▸ **Change detection data**
◆ ◆ ◆ ◆ ◆
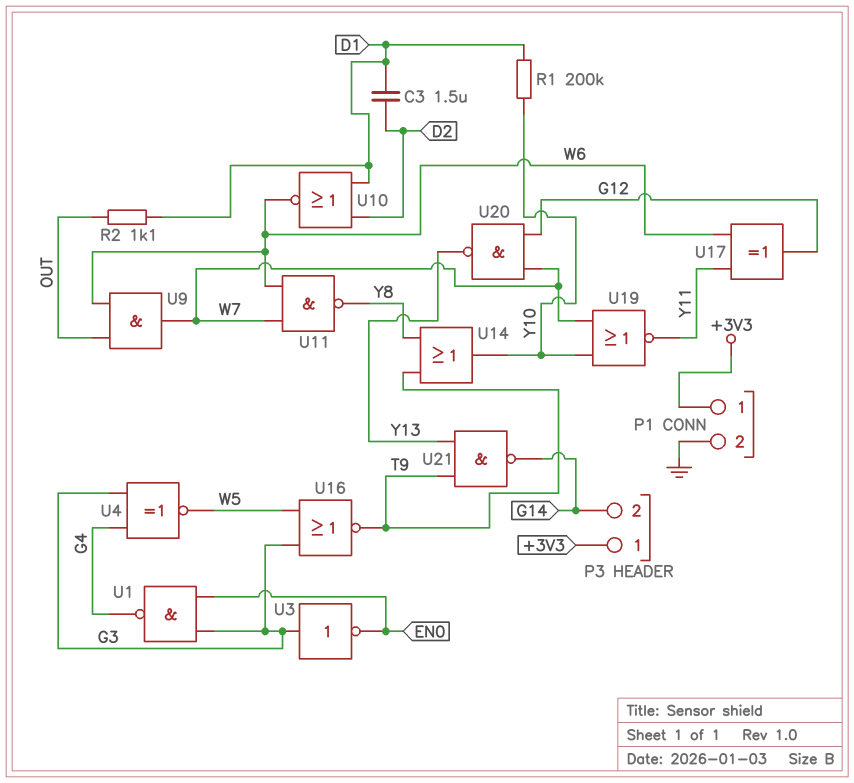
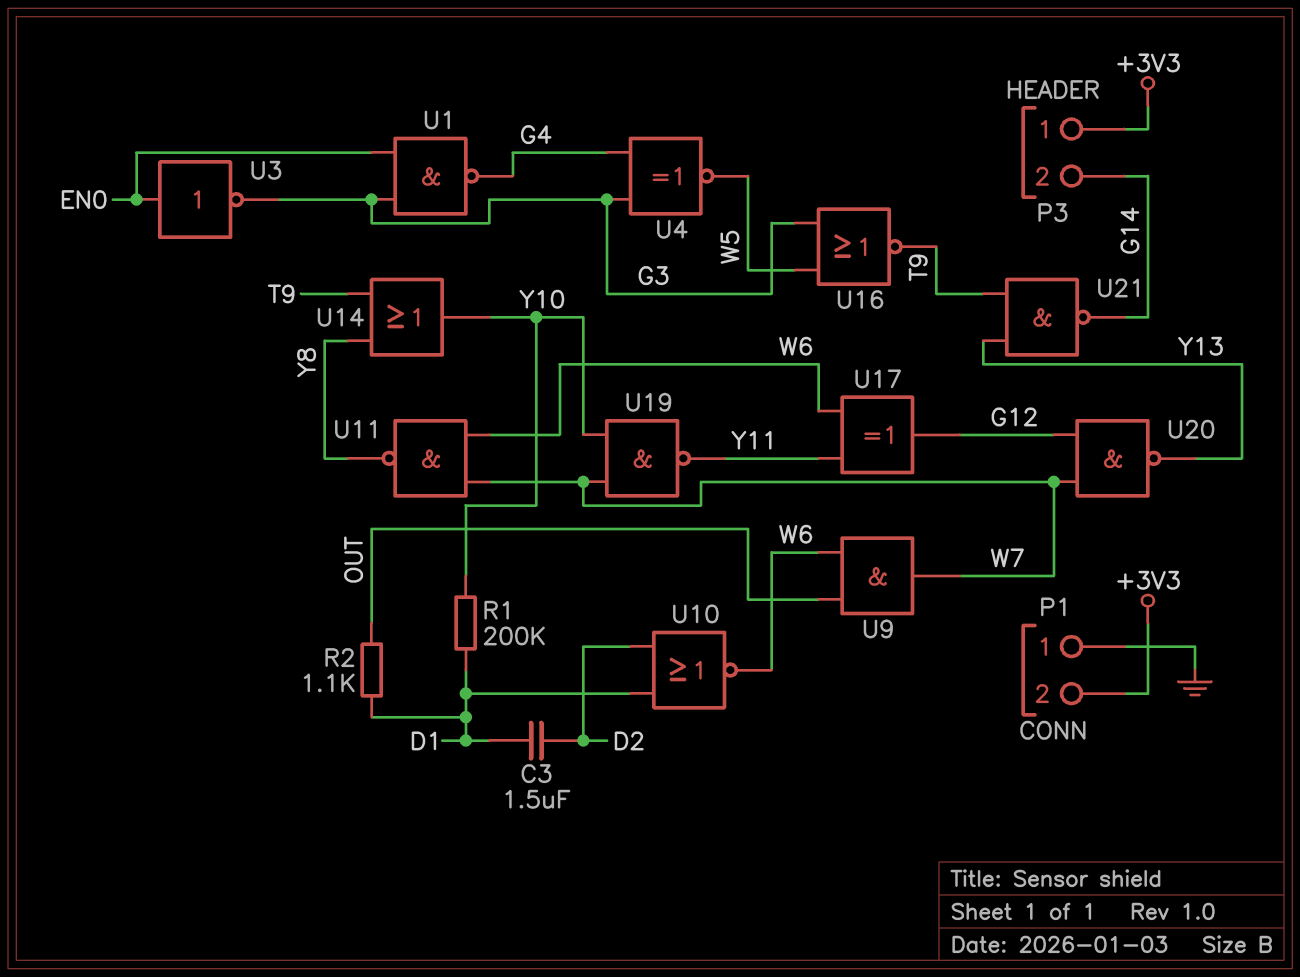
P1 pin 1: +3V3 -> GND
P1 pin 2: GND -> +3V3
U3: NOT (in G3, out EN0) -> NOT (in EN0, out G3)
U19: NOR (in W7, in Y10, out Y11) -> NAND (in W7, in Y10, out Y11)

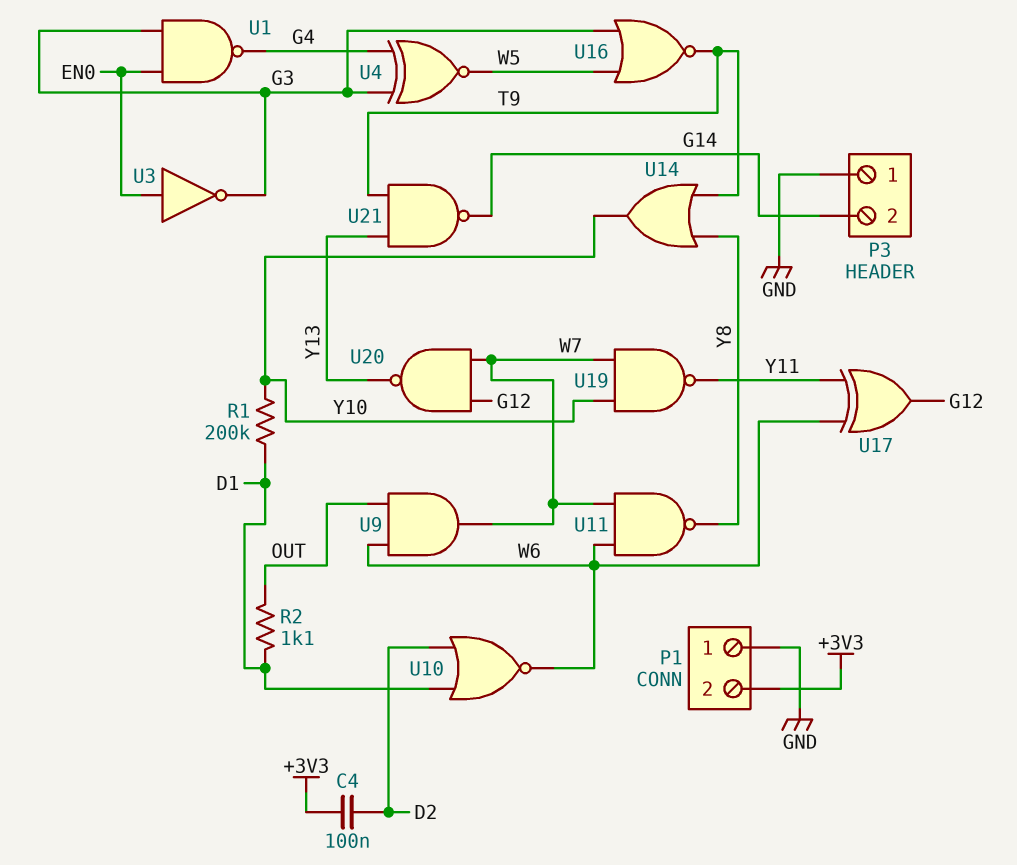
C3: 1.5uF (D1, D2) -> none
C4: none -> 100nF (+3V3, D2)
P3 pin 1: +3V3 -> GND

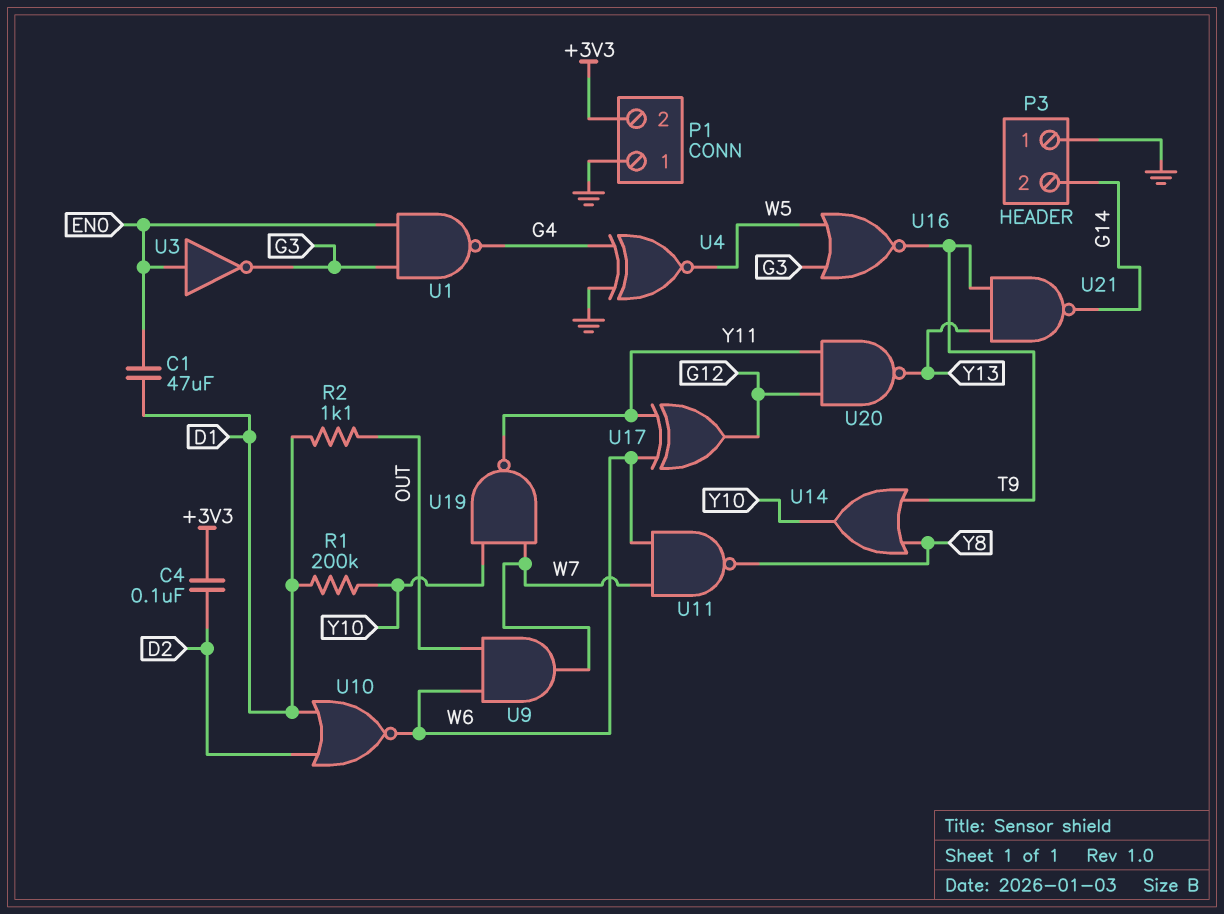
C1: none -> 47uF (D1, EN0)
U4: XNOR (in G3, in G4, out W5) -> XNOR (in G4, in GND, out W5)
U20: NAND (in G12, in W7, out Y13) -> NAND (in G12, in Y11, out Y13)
◆ ◆ ◆ ◆ ◆
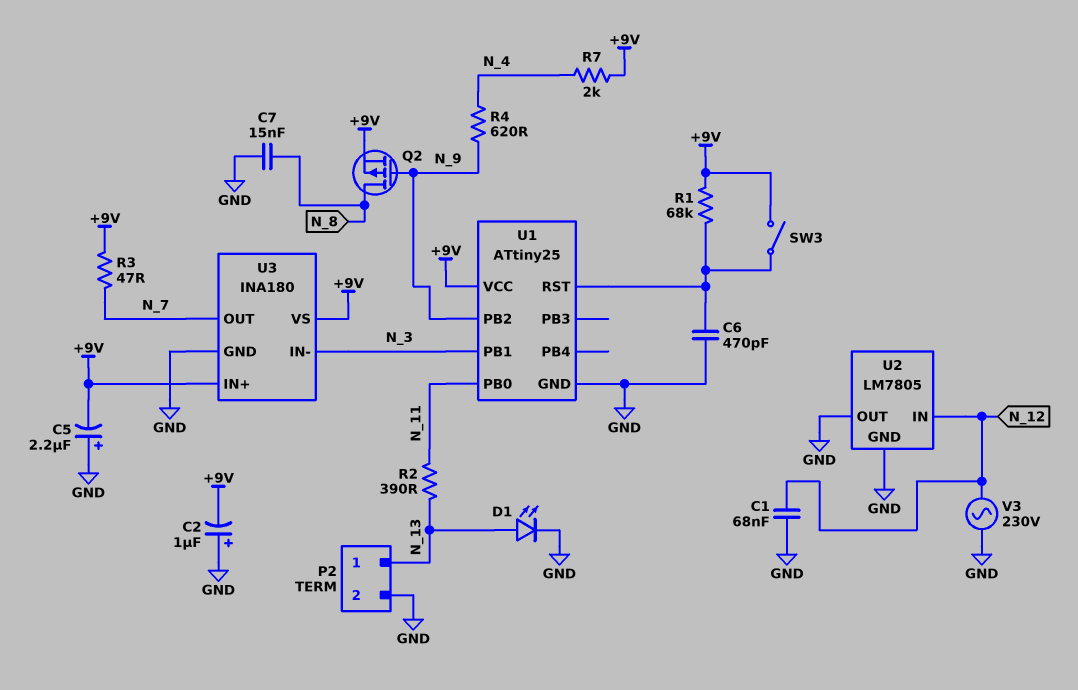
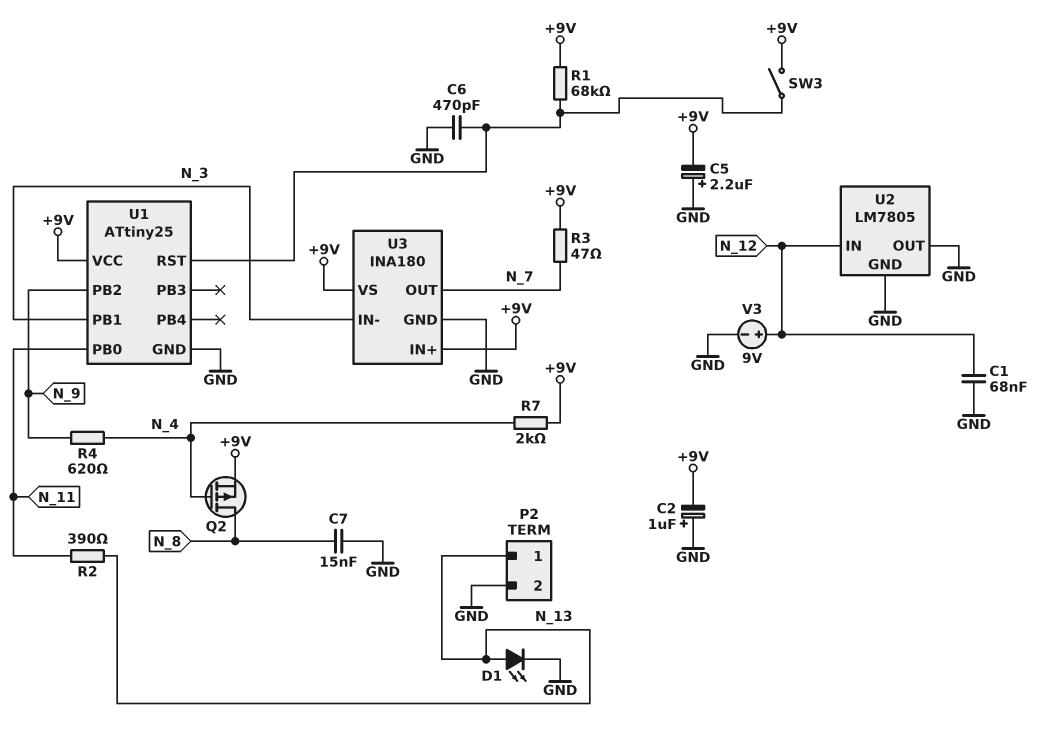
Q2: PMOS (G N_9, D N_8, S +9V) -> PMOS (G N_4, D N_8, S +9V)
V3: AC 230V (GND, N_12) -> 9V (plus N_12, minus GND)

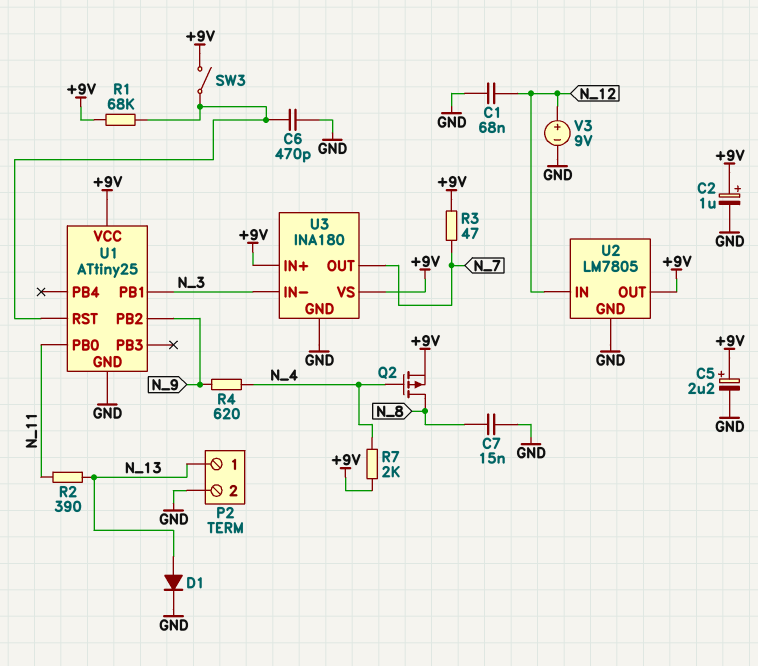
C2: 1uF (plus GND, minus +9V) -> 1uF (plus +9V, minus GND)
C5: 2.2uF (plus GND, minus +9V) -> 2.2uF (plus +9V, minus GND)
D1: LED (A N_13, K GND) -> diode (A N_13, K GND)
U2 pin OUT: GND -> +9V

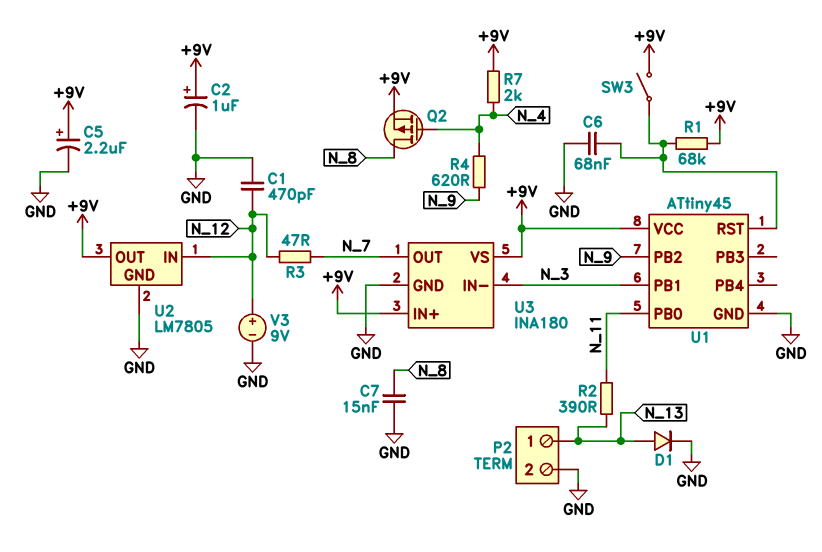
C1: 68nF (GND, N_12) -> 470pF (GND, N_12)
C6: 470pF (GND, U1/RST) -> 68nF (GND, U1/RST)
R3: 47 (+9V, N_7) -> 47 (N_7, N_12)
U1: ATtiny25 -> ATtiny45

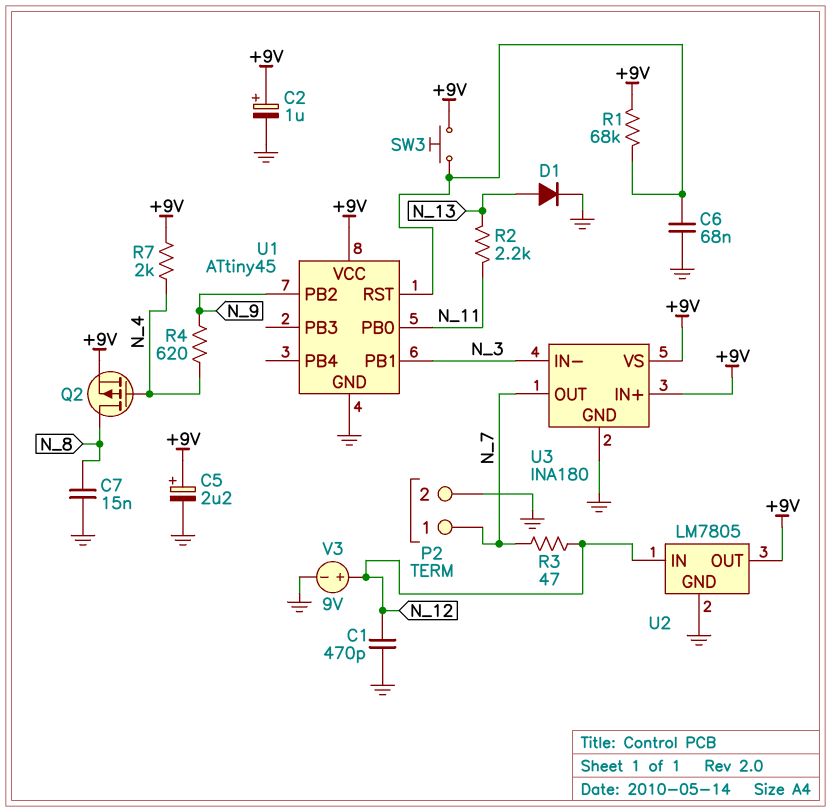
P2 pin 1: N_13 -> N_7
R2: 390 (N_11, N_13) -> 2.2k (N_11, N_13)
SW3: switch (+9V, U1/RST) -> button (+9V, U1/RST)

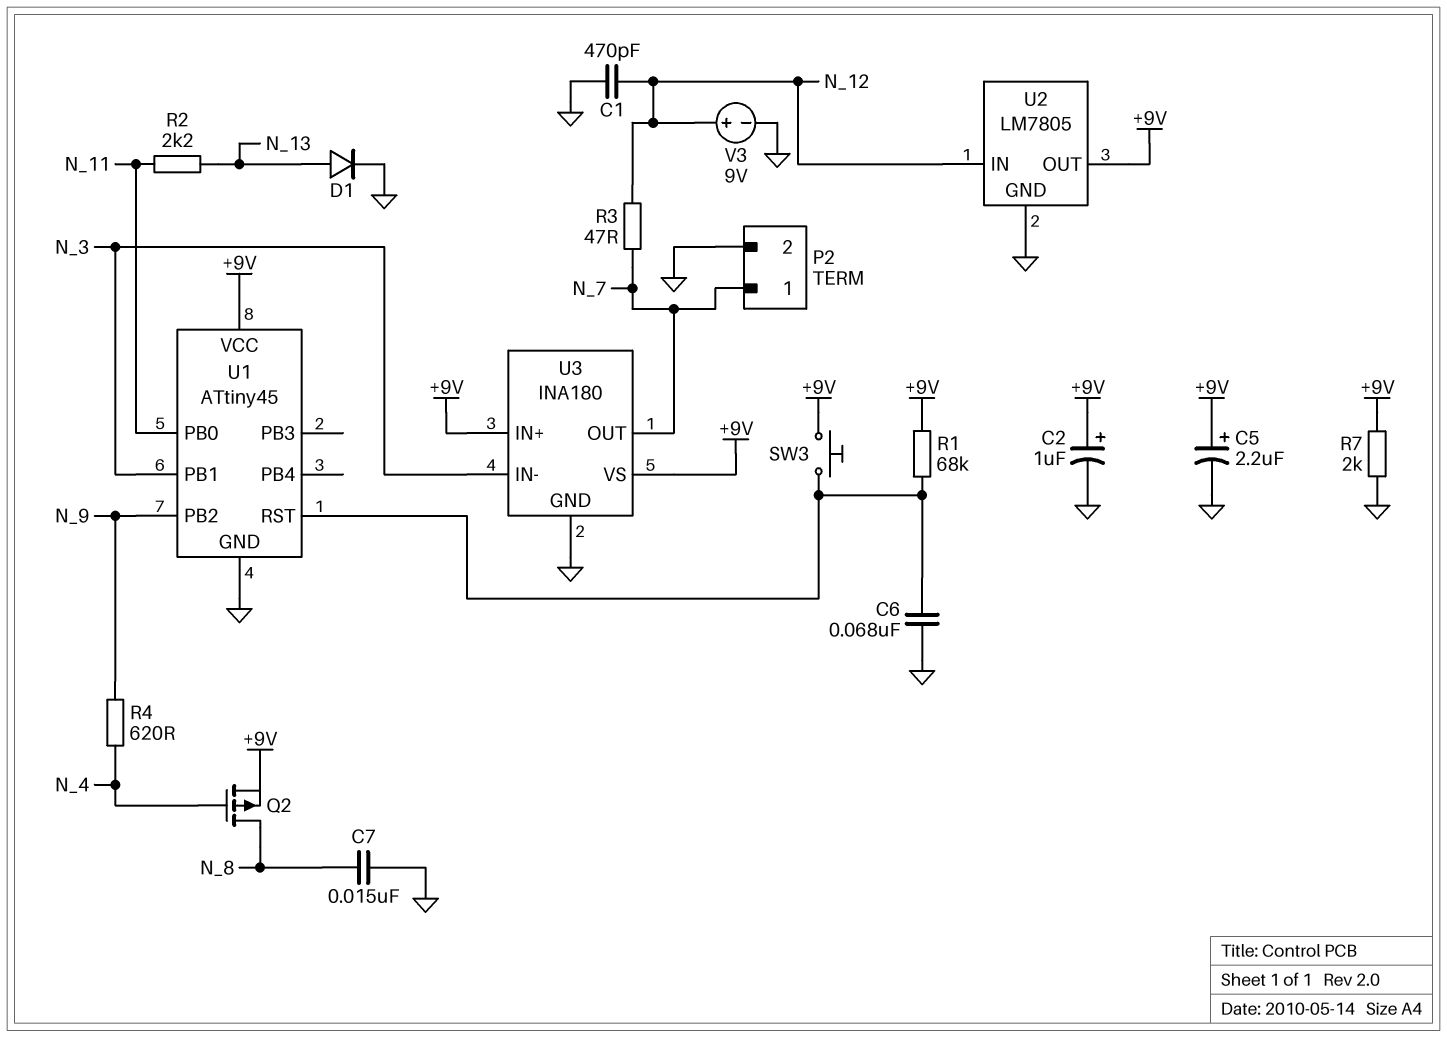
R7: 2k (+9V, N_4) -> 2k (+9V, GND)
◆ ◆ ◆ ◆ ◆
▸ **TASK OBJECTIVE**
Only the lines above from the one containing "P1 pin 1: +3V3 -> GND" through the one containing "U20: NAND (in" should be returned, verbatim and inclusive, with pictures excluded.

▸ **RESULT OF THIS TASK**
P1 pin 1: +3V3 -> GND
P1 pin 2: GND -> +3V3
U3: NOT (in G3, out EN0) -> NOT (in EN0, out G3)
U19: NOR (in W7, in Y10, out Y11) -> NAND (in W7, in Y10, out Y11)

C3: 1.5uF (D1, D2) -> none
C4: none -> 100nF (+3V3, D2)
P3 pin 1: +3V3 -> GND

C1: none -> 47uF (D1, EN0)
U4: XNOR (in G3, in G4, out W5) -> XNOR (in G4, in GND, out W5)
U20: NAND (in G12, in W7, out Y13) -> NAND (in G12, in Y11, out Y13)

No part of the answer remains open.